- _What is required_:
Nothing but the lines from the first line of the records below to the line holding "C3: 1.5uF (plus" belongs in the answer, copied exactly and without pictures.

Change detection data
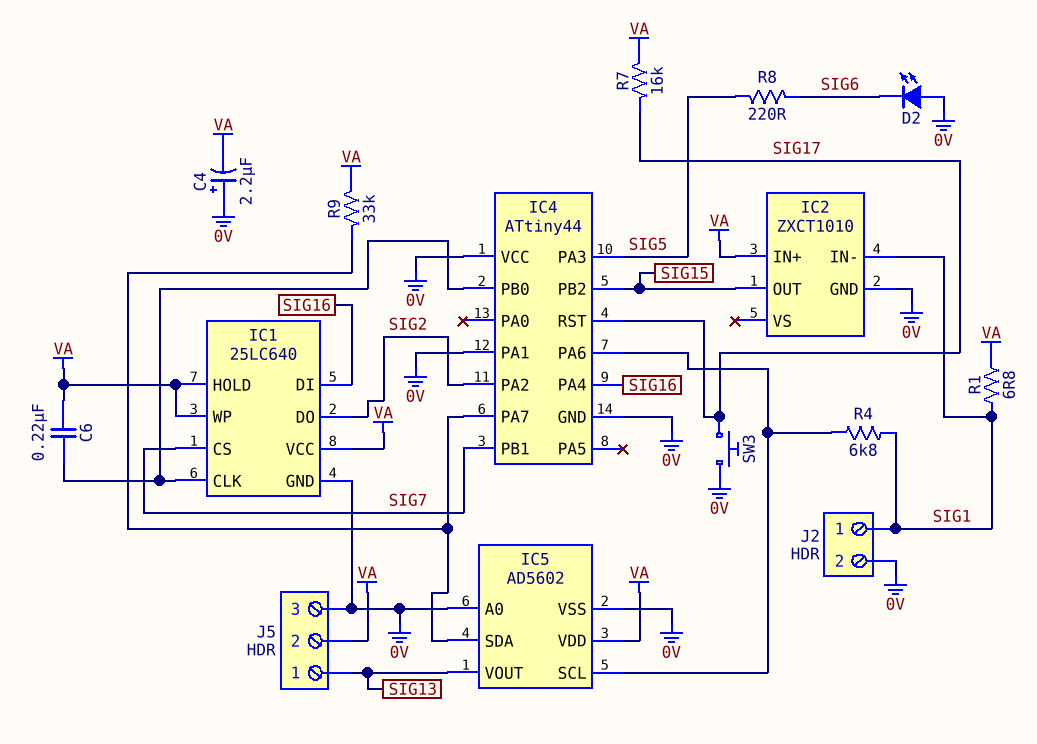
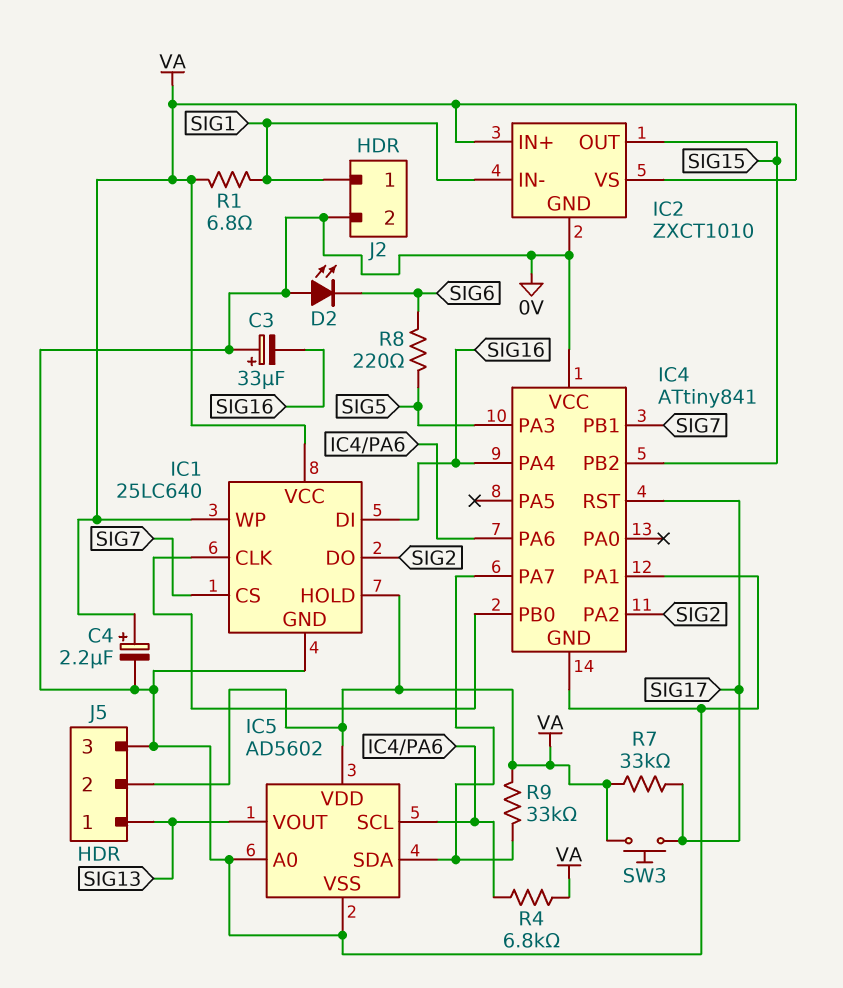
C3: none -> 33uF (plus 0V, minus SIG16)
C4: 2.2uF (plus 0V, minus VA) -> 2.2uF (plus VA, minus 0V)
C6: 220nF (IC1/CLK, VA) -> none
IC2 pin VS: none -> VA
IC4: ATtiny44 -> ATtiny841
R4: 6.8k (IC4/PA6, SIG1) -> 6.8k (IC4/PA6, VA)
R7: 16k (SIG17, VA) -> 33k (SIG17, VA)
SW3: button (0V, SIG17) -> button (SIG17, VA)

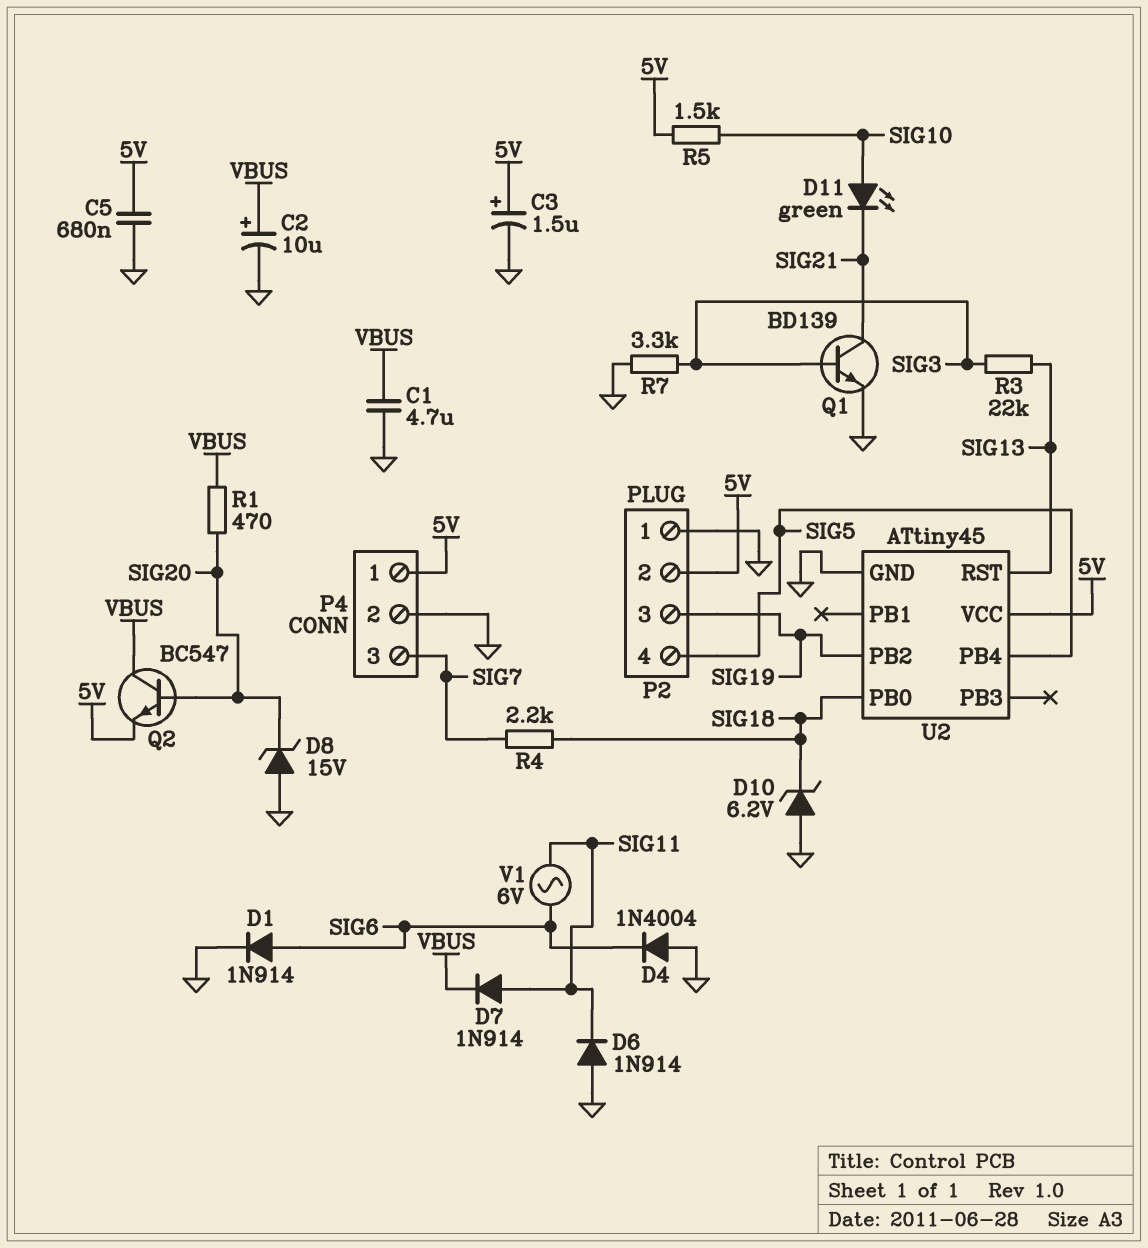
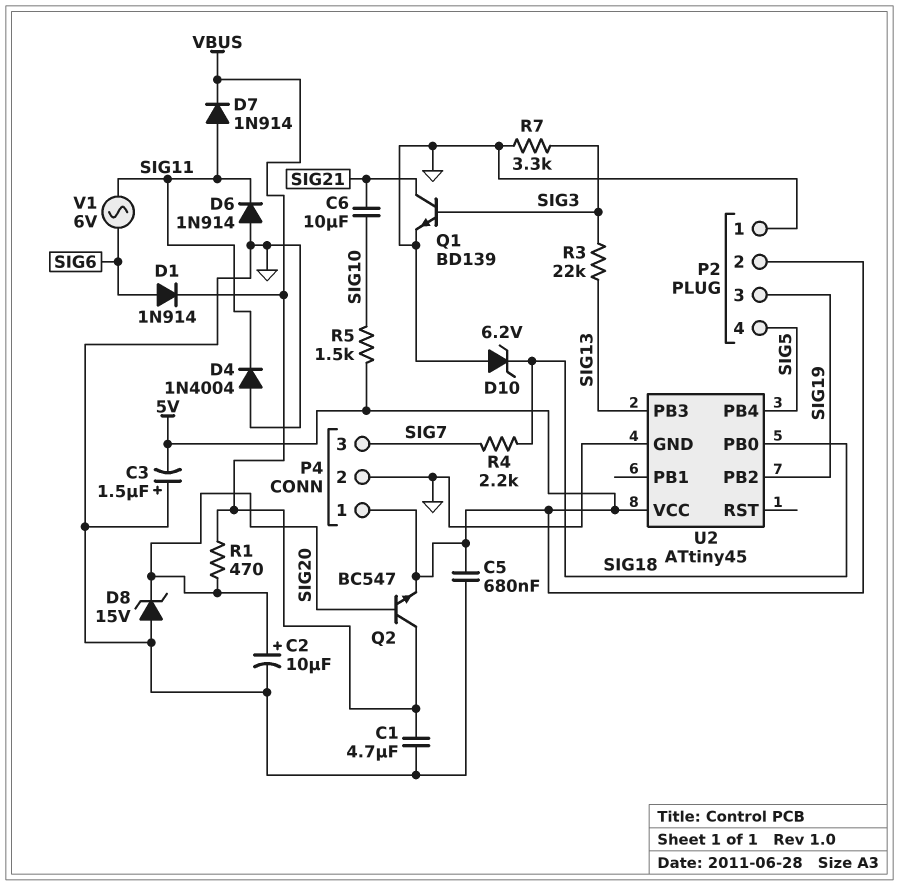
C2: 10uF (plus VBUS, minus GND) -> 10uF (plus SIG20, minus GND)
C3: 1.5uF (plus 5V, minus GND) -> 1.5uF (plus GND, minus 5V)
C6: none -> 10uF (SIG10, SIG21)
D1: diode 1N914 (A SIG6, K GND) -> diode 1N914 (A SIG6, K VBUS)
D4: diode 1N4004 (A GND, K SIG6) -> diode 1N4004 (A GND, K SIG11)
D11: LED green (A SIG10, K SIG21) -> none
U2 pin PB3: none -> SIG13
U2 pin RST: SIG13 -> none

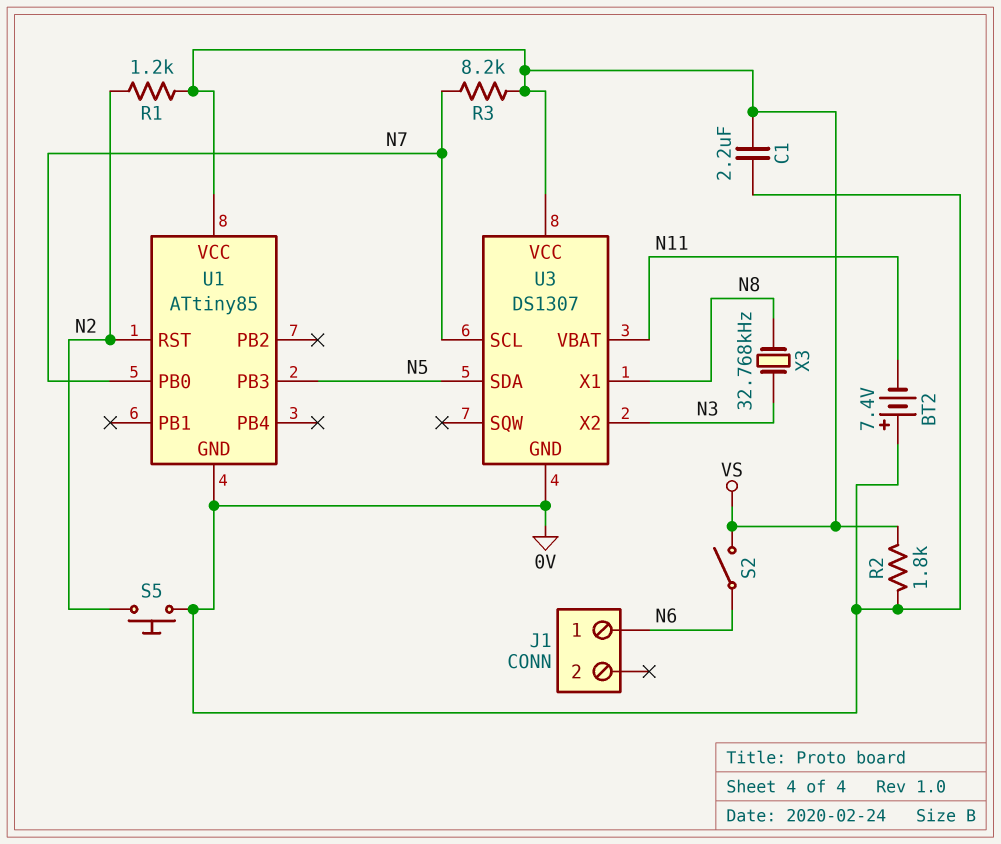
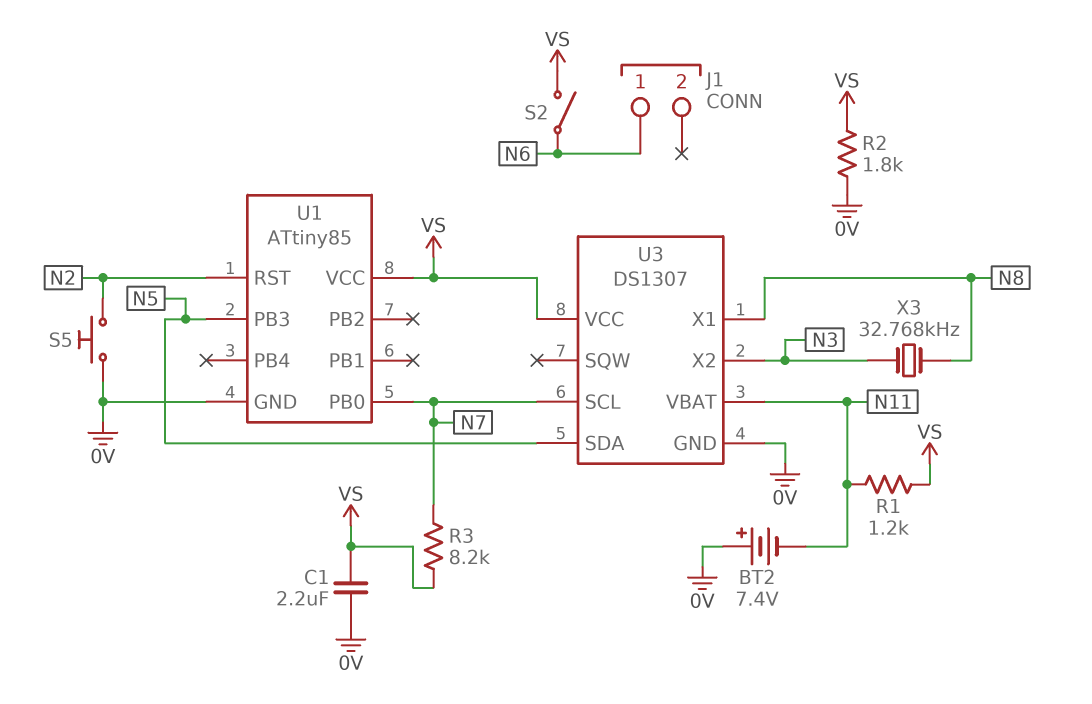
R1: 1.2k (N2, VS) -> 1.2k (N11, VS)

- _Exercise result_:
C3: none -> 33uF (plus 0V, minus SIG16)
C4: 2.2uF (plus 0V, minus VA) -> 2.2uF (plus VA, minus 0V)
C6: 220nF (IC1/CLK, VA) -> none
IC2 pin VS: none -> VA
IC4: ATtiny44 -> ATtiny841
R4: 6.8k (IC4/PA6, SIG1) -> 6.8k (IC4/PA6, VA)
R7: 16k (SIG17, VA) -> 33k (SIG17, VA)
SW3: button (0V, SIG17) -> button (SIG17, VA)

C2: 10uF (plus VBUS, minus GND) -> 10uF (plus SIG20, minus GND)
C3: 1.5uF (plus 5V, minus GND) -> 1.5uF (plus GND, minus 5V)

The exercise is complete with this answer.